## WHAT TO WORK ON
Starting with the line that has "(383, 96) = (113, 163): green" in the records below and ending with the line that has "camera: 50 degrees left, 0 degrees up", output those lines exactly and nothing more; omit the pictures.

## SUPPLIED DATA

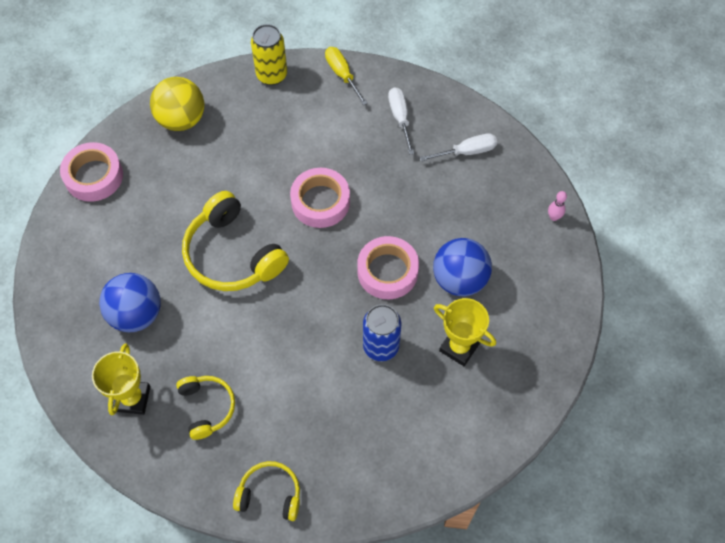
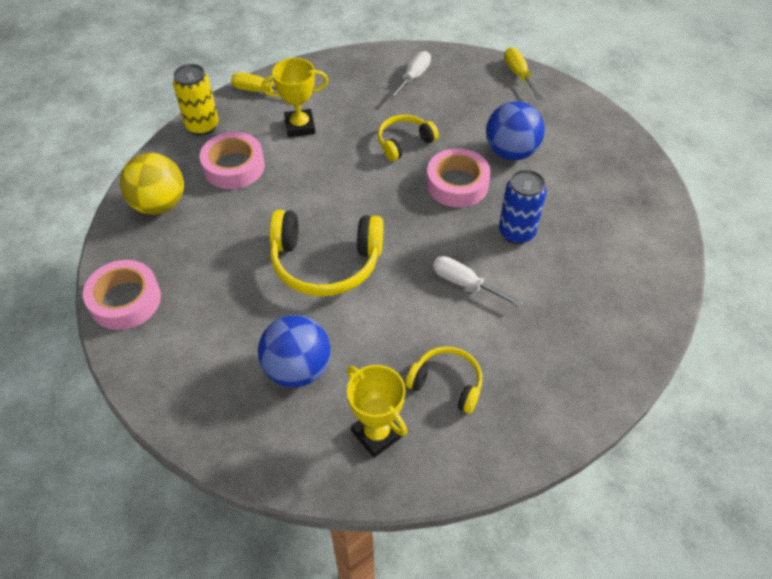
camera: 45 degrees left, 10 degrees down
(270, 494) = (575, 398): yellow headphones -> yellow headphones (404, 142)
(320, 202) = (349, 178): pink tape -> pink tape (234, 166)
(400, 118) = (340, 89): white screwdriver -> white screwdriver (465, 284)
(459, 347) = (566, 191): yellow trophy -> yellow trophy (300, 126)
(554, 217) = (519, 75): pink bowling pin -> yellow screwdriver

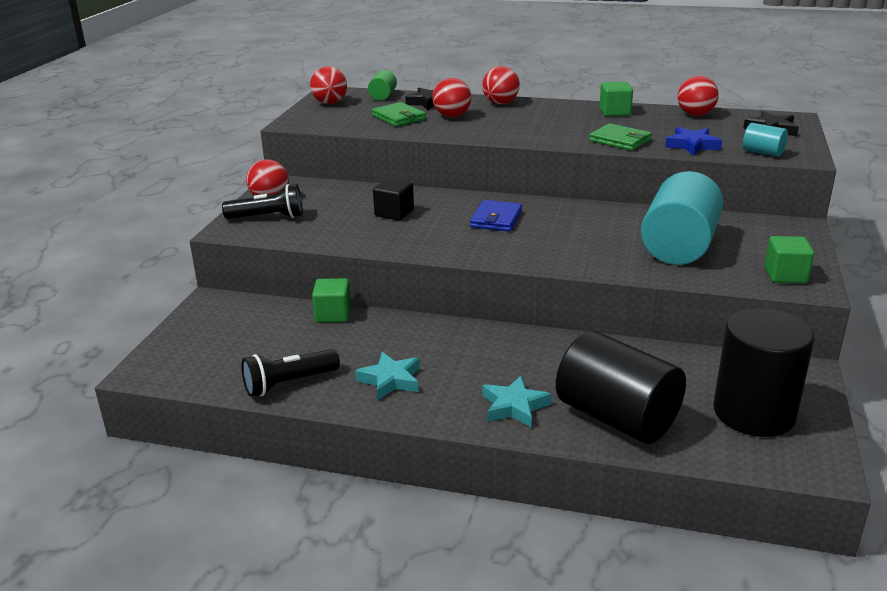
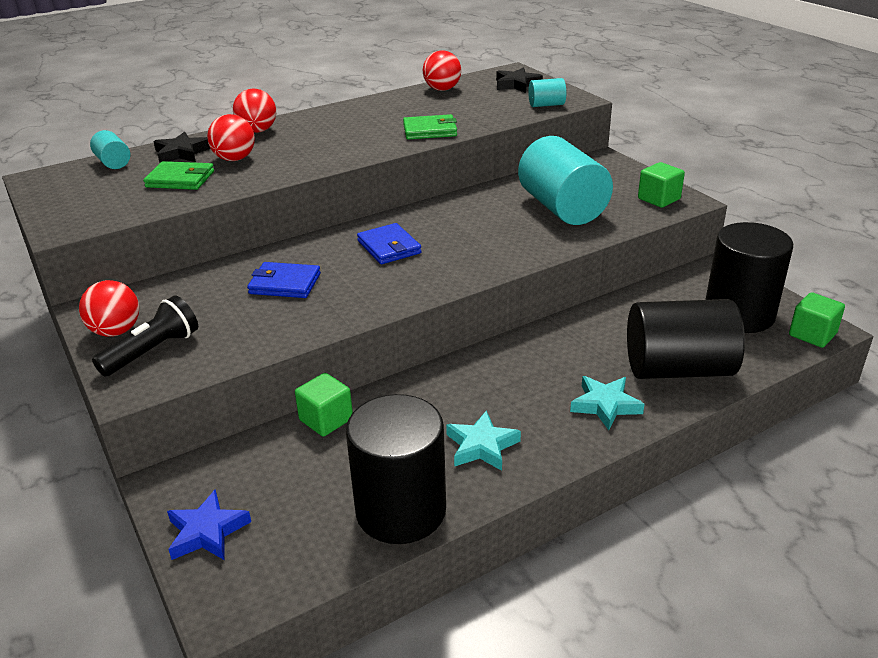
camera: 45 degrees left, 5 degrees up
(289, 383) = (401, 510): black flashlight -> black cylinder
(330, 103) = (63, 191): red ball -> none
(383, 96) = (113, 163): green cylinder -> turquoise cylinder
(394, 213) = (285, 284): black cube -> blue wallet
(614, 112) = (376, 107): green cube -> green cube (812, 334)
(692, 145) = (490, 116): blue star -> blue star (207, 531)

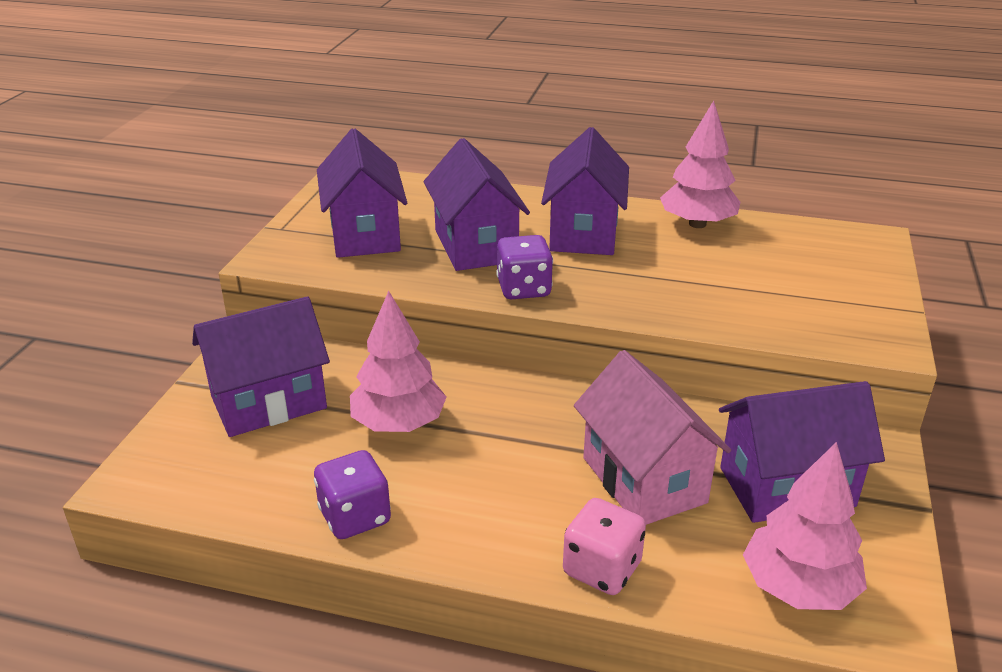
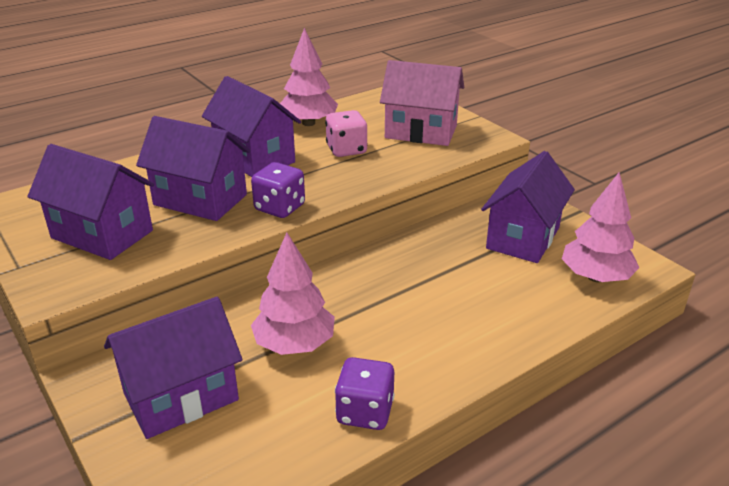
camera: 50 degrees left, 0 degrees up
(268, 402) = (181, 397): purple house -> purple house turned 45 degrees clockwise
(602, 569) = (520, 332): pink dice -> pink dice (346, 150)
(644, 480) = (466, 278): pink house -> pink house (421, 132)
...
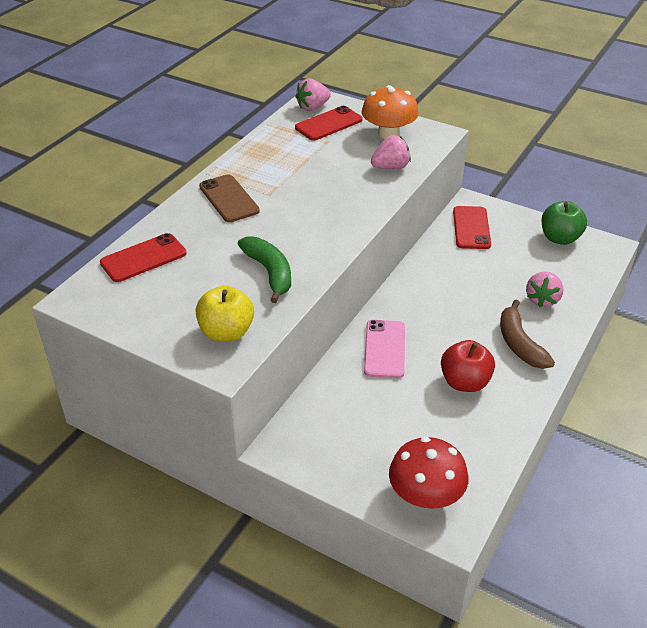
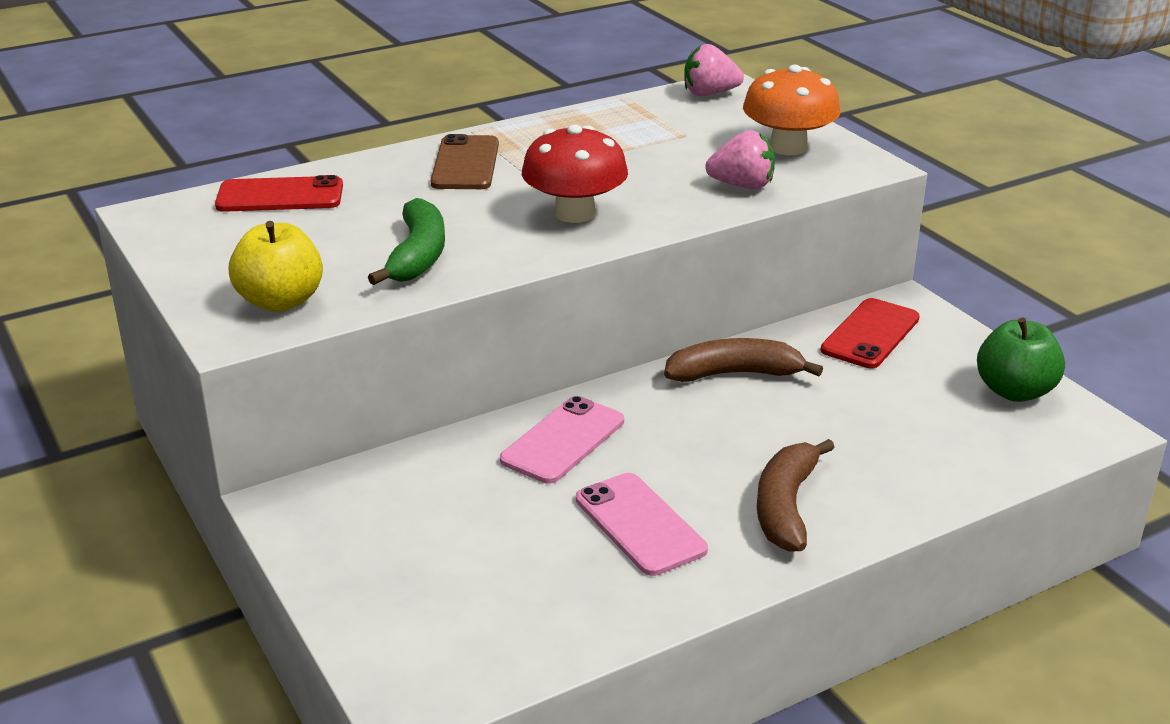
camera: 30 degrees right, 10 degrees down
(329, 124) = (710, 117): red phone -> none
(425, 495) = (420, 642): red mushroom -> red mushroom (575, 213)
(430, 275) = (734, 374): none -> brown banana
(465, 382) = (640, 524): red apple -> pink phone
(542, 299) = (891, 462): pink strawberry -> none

## THE COMPLETED TASK
(383, 96) = (113, 163): green cylinder -> turquoise cylinder
(394, 213) = (285, 284): black cube -> blue wallet
(614, 112) = (376, 107): green cube -> green cube (812, 334)
(692, 145) = (490, 116): blue star -> blue star (207, 531)

camera: 50 degrees left, 0 degrees up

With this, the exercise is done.